Lift every line from the entries that includes the word "BASE".

> [Data to examine]:
============================================================
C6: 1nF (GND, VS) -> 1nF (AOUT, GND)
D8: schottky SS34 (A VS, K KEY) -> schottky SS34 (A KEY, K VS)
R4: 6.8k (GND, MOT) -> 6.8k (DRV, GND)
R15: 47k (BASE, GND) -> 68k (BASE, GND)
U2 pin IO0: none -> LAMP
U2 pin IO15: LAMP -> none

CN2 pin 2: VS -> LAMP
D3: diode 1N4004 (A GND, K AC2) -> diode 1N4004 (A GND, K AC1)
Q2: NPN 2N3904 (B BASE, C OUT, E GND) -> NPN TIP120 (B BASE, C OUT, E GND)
============================================================
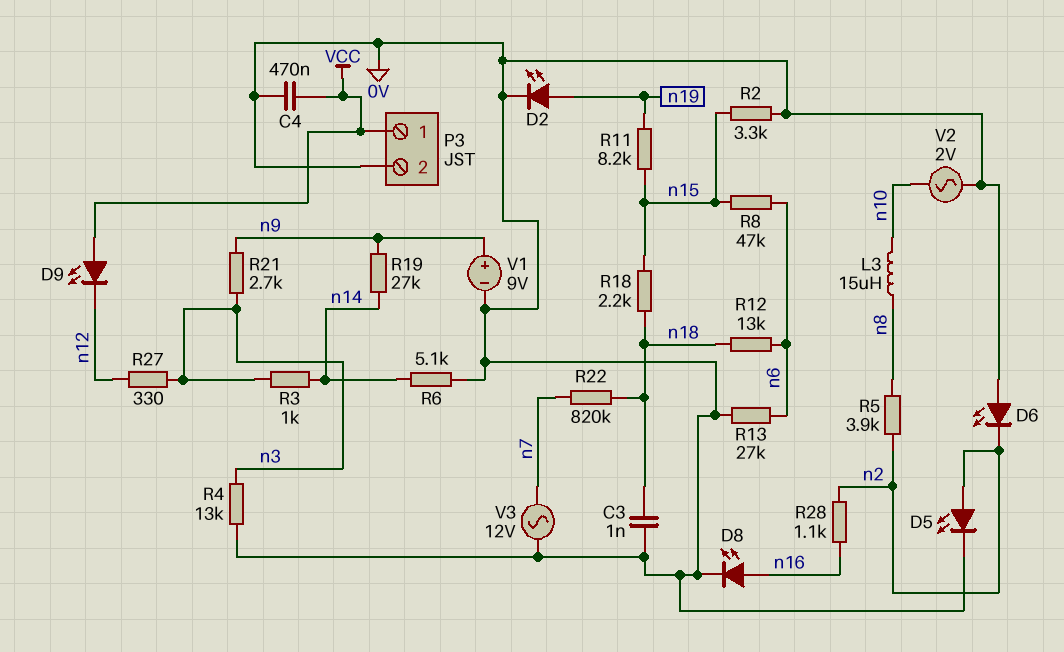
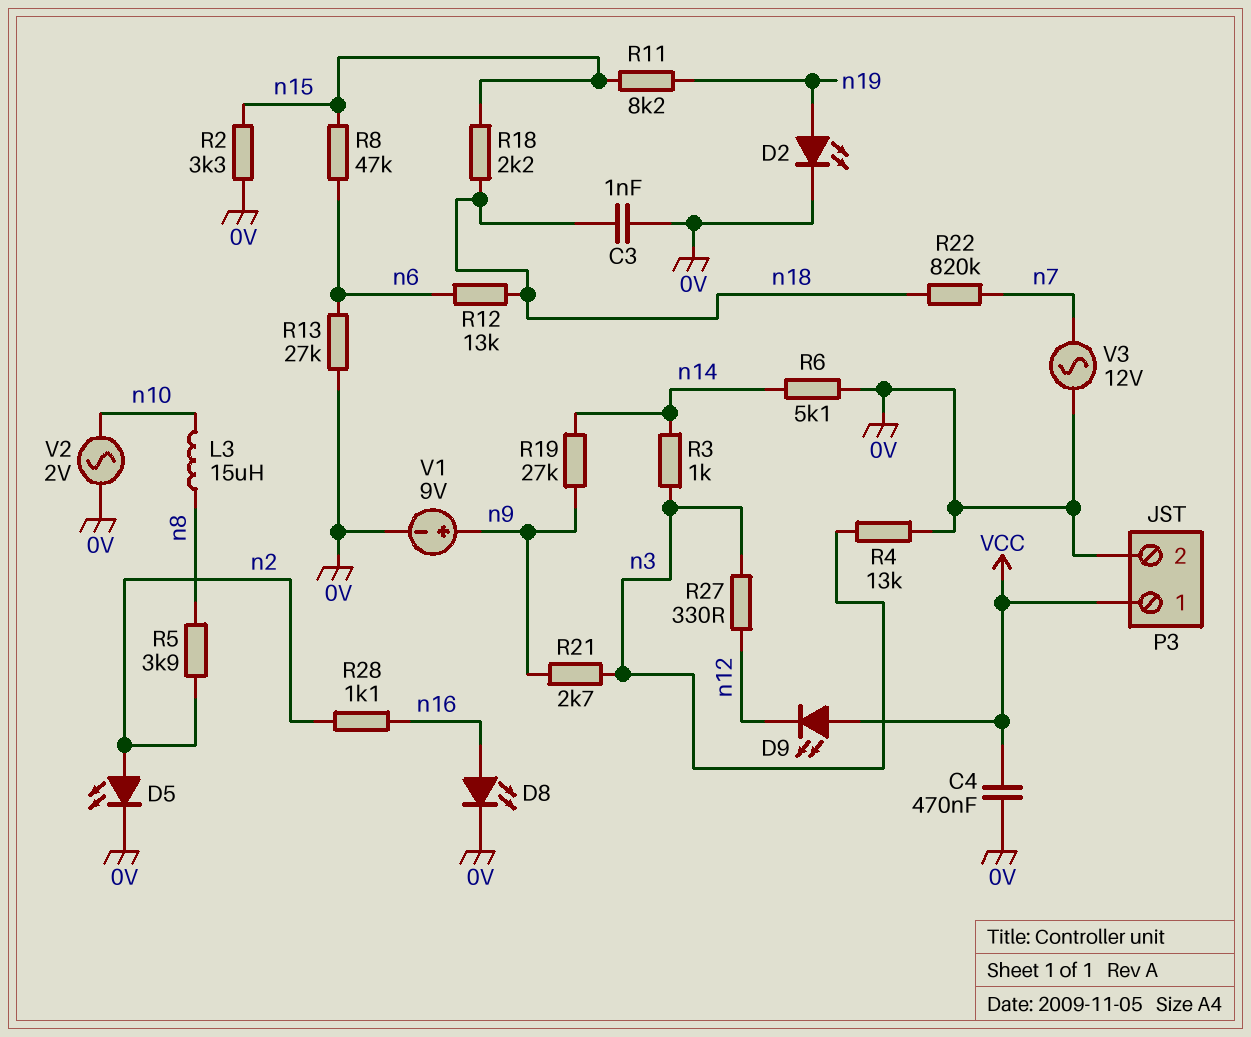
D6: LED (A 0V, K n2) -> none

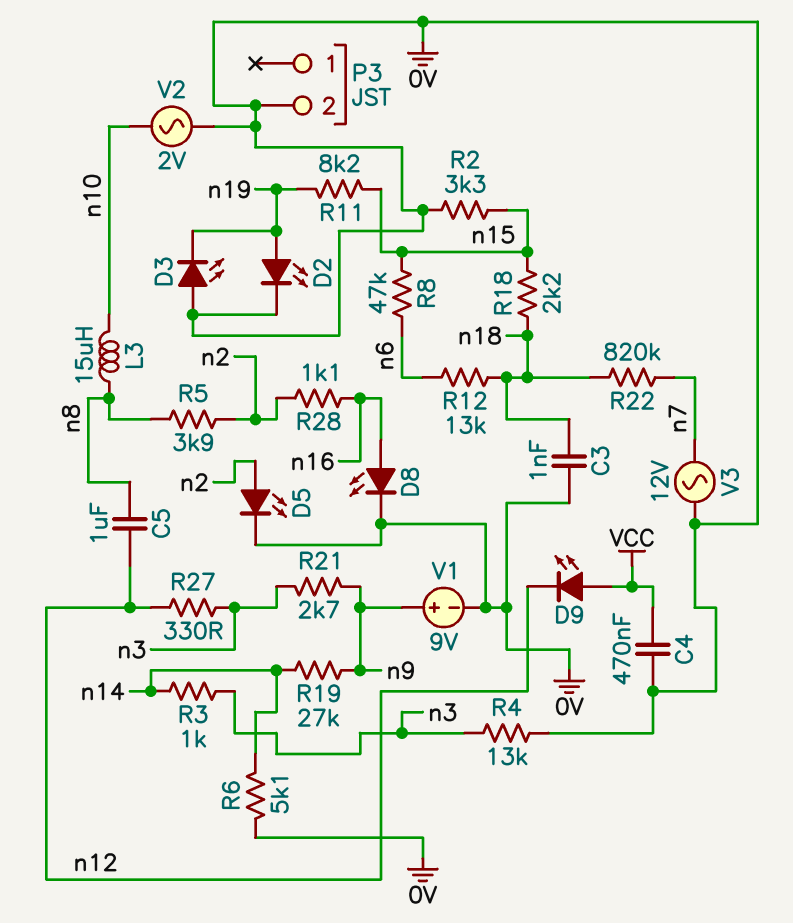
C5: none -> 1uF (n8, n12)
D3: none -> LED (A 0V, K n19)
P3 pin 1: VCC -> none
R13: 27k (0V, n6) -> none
============================================================
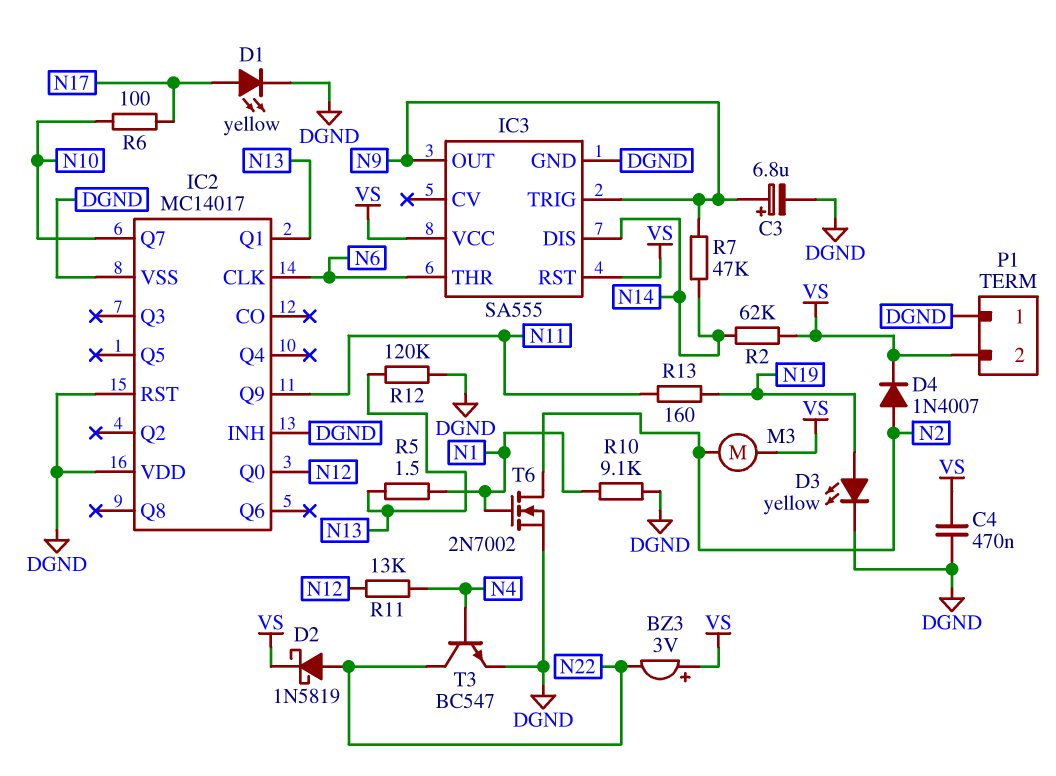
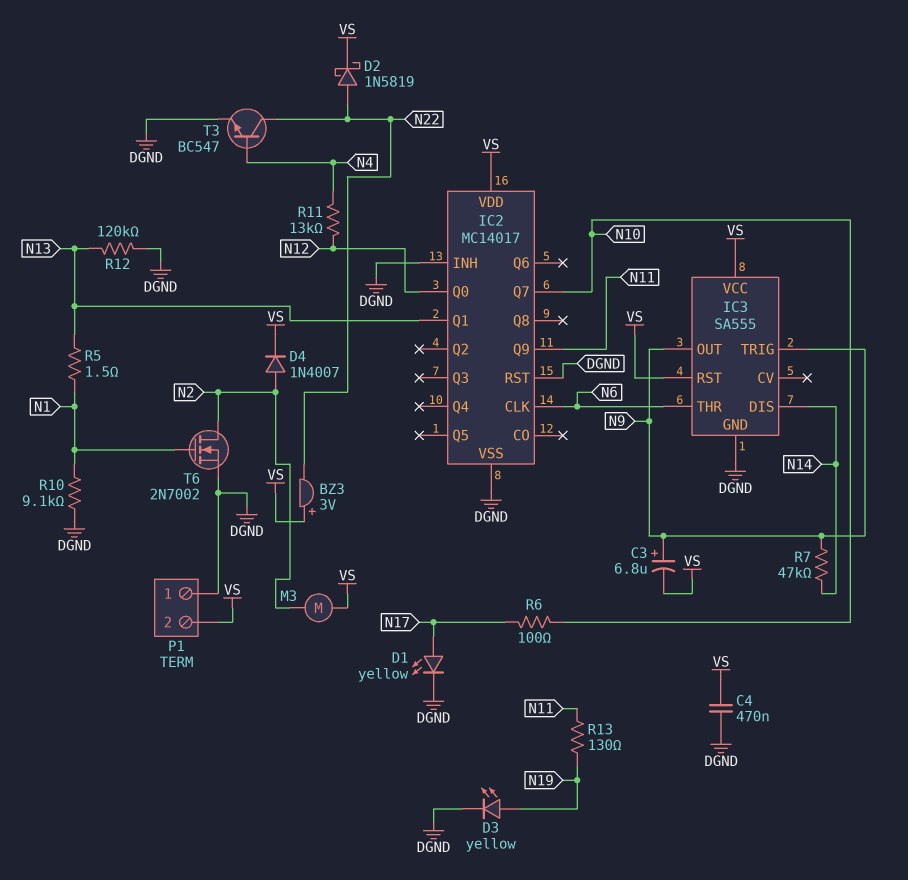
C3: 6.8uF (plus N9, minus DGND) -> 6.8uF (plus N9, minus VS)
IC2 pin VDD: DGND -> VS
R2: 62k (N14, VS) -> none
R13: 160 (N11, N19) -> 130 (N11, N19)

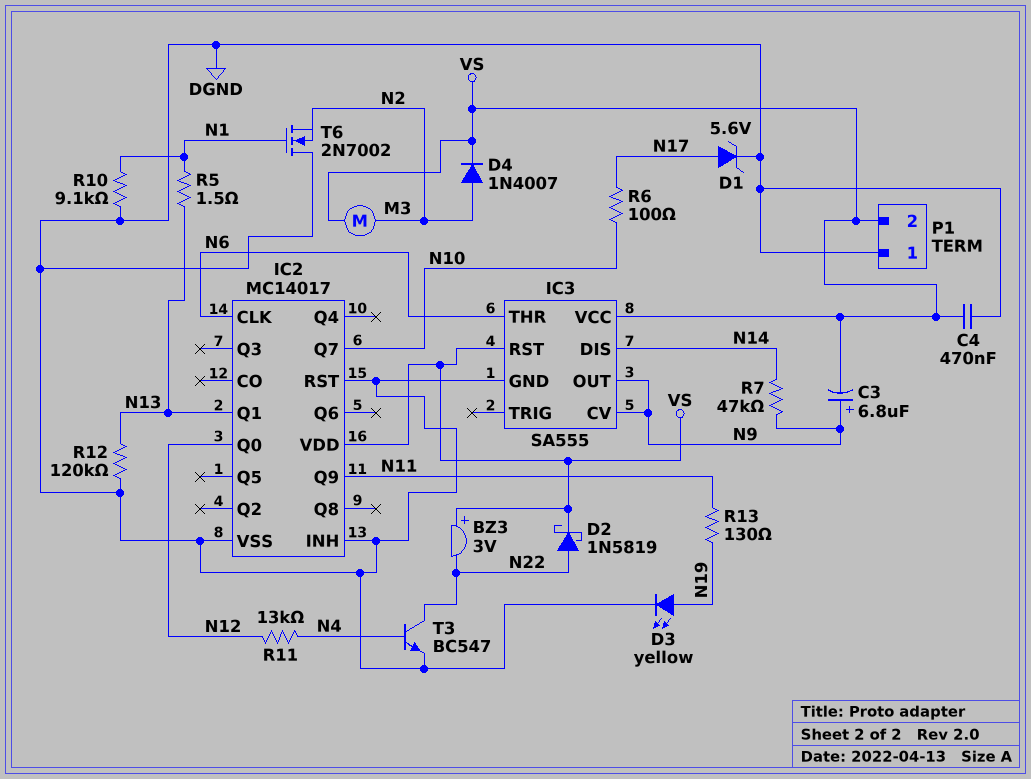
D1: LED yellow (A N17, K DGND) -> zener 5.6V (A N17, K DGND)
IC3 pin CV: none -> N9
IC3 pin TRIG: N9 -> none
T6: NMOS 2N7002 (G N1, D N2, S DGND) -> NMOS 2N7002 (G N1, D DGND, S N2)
============================================================
> [Reply to the task]:
R15: 47k (BASE, GND) -> 68k (BASE, GND)
Q2: NPN 2N3904 (B BASE, C OUT, E GND) -> NPN TIP120 (B BASE, C OUT, E GND)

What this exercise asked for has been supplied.